_What needs to be done_
Every line below from the one with "C114: 1nF (COM, SIG16) -> 68nF (COM, SIG16)" through the one with "V103: 9V (plus" should be retyped exactly, both ends included; no other lines and no pictures.

_Data for this exercise_
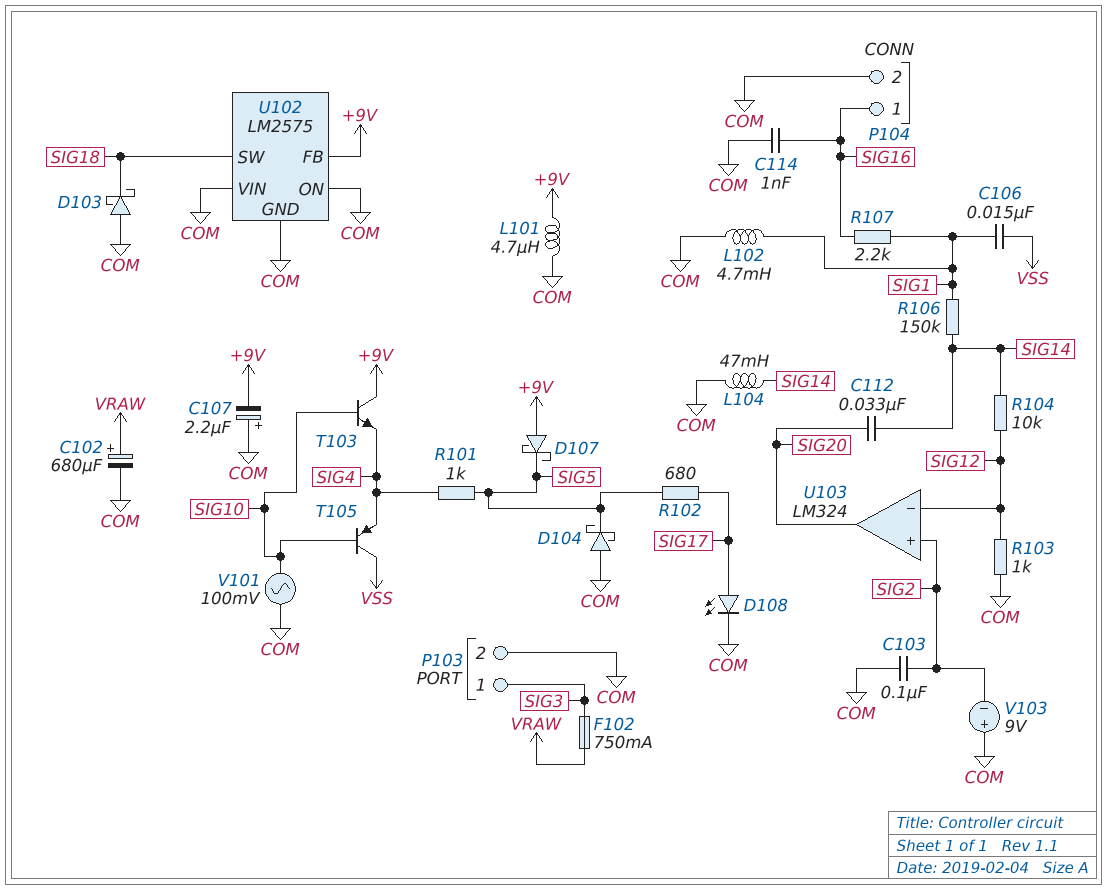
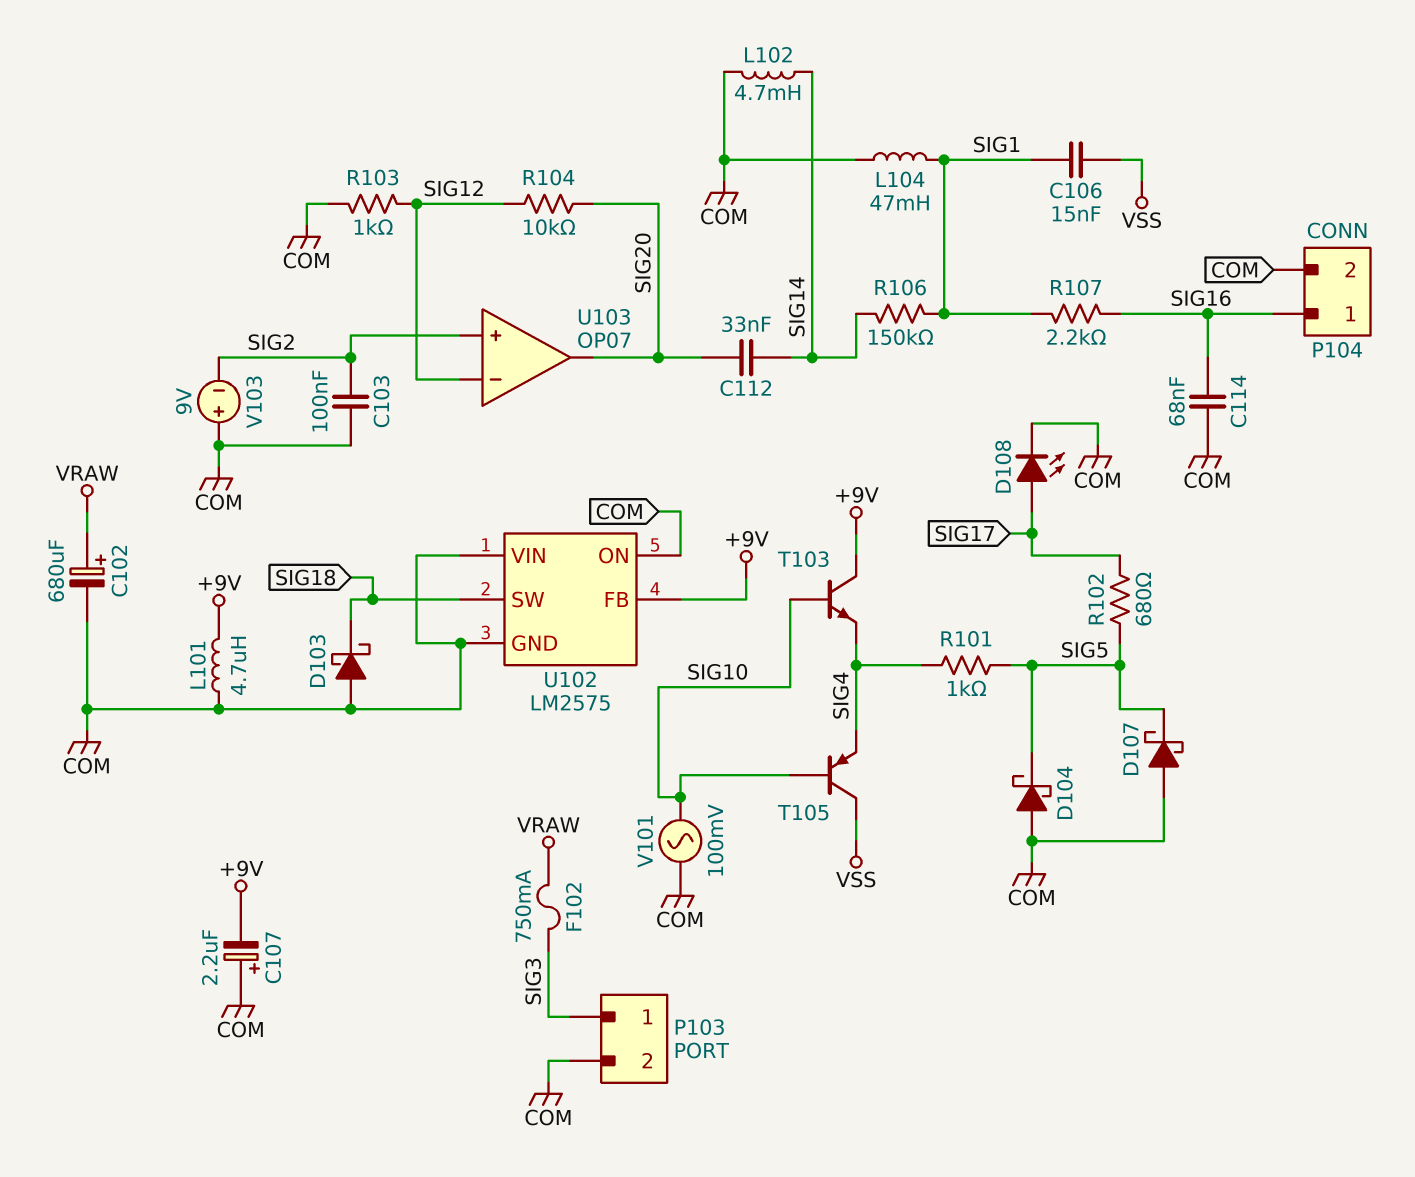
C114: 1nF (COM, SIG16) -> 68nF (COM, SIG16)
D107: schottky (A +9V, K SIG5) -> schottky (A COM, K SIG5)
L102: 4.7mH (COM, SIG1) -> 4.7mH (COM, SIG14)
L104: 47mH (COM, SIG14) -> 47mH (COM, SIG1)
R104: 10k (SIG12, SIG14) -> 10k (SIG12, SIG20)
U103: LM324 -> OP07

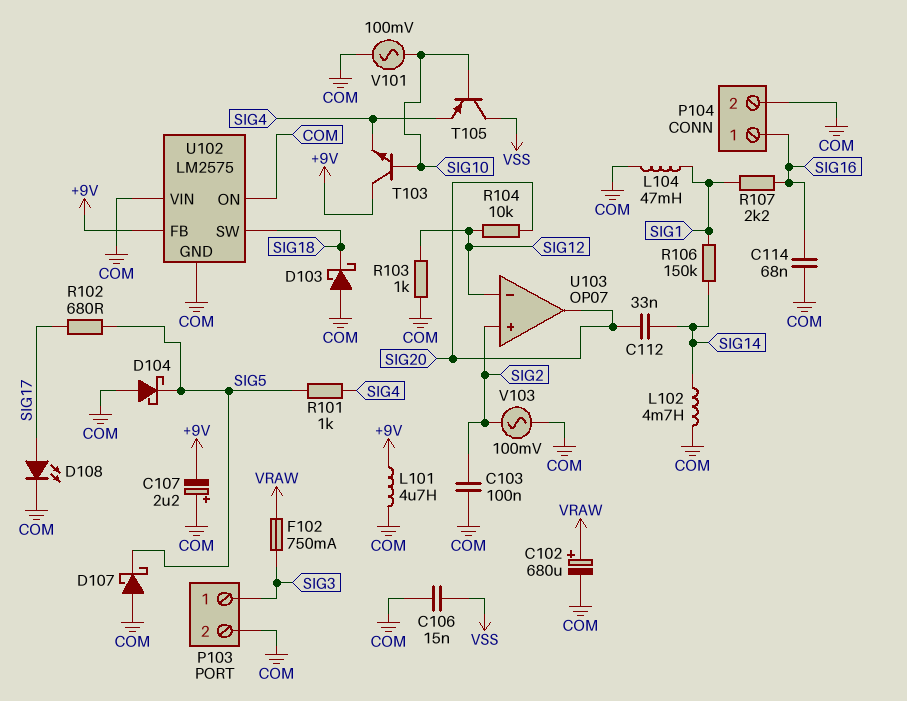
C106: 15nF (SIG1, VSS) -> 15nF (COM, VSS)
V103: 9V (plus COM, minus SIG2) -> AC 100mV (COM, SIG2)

...

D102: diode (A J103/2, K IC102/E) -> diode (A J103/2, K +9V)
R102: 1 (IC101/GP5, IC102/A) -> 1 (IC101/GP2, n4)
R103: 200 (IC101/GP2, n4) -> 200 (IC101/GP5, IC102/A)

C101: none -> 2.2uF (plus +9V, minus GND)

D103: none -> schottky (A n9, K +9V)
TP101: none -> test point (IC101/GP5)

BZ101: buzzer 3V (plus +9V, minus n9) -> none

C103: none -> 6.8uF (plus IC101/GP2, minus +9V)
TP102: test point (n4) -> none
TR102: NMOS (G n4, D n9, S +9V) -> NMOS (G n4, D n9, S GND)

_Worked solution_
C114: 1nF (COM, SIG16) -> 68nF (COM, SIG16)
D107: schottky (A +9V, K SIG5) -> schottky (A COM, K SIG5)
L102: 4.7mH (COM, SIG1) -> 4.7mH (COM, SIG14)
L104: 47mH (COM, SIG14) -> 47mH (COM, SIG1)
R104: 10k (SIG12, SIG14) -> 10k (SIG12, SIG20)
U103: LM324 -> OP07

C106: 15nF (SIG1, VSS) -> 15nF (COM, VSS)
V103: 9V (plus COM, minus SIG2) -> AC 100mV (COM, SIG2)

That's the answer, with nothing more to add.